**PROBLEM TO SOLVE**
Select and copy each line of the data below that contains the string "mark".

**MATERIAL FOR THE TASK**
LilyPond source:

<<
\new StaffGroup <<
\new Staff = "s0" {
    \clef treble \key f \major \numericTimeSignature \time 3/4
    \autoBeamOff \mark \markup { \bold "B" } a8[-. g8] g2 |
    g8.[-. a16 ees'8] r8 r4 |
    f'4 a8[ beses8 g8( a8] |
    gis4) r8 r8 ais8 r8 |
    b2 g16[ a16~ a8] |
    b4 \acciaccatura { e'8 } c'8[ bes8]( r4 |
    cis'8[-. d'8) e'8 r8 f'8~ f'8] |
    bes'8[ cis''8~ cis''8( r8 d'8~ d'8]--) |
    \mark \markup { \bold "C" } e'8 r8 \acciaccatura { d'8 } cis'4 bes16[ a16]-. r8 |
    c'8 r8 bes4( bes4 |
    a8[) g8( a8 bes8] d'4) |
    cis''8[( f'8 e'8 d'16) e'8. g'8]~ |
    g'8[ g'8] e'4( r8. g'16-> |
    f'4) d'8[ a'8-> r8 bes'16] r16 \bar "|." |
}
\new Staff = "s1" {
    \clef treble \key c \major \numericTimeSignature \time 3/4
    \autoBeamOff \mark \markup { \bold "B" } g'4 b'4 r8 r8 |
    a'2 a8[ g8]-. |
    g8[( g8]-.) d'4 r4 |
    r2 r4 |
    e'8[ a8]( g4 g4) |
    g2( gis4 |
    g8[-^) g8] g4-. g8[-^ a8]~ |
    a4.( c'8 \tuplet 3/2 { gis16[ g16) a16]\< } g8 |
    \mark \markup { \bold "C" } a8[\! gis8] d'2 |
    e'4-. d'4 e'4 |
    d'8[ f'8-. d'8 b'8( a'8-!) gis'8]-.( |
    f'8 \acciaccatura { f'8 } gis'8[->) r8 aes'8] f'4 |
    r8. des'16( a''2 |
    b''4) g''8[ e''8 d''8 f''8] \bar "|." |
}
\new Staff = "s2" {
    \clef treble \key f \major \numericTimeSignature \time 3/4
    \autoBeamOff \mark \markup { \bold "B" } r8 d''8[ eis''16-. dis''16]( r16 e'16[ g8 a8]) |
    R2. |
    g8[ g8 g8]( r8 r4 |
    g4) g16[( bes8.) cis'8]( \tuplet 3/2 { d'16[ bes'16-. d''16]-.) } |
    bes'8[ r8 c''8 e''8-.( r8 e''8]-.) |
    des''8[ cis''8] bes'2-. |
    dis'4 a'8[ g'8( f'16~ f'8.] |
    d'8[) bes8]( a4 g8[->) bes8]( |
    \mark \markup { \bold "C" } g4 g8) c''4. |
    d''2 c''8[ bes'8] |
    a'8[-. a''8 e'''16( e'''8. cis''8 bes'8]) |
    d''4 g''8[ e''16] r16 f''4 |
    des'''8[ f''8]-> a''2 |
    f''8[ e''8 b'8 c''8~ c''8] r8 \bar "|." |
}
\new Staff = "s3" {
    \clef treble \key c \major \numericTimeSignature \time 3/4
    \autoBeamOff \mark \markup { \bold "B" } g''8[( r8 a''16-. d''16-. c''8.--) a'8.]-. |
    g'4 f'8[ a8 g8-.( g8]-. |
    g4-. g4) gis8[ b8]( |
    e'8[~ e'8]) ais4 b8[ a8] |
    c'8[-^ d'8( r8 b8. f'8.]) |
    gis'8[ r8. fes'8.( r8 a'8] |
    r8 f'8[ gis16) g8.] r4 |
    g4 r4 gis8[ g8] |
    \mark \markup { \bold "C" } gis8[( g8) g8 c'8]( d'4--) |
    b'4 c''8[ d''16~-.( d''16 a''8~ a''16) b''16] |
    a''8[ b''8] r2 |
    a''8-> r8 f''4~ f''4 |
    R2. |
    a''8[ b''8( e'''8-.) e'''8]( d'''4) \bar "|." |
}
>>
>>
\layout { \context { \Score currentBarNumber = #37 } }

**REPLY**
    \autoBeamOff \mark \markup { \bold "B" } a8[-. g8] g2 |
    \mark \markup { \bold "C" } e'8 r8 \acciaccatura { d'8 } cis'4 bes16[ a16]-. r8 |
    \autoBeamOff \mark \markup { \bold "B" } g'4 b'4 r8 r8 |
    \mark \markup { \bold "C" } a8[\! gis8] d'2 |
    \autoBeamOff \mark \markup { \bold "B" } r8 d''8[ eis''16-. dis''16]( r16 e'16[ g8 a8]) |
    \mark \markup { \bold "C" } g4 g8) c''4. |
    \autoBeamOff \mark \markup { \bold "B" } g''8[( r8 a''16-. d''16-. c''8.--) a'8.]-. |
    \mark \markup { \bold "C" } gis8[( g8) g8 c'8]( d'4--) |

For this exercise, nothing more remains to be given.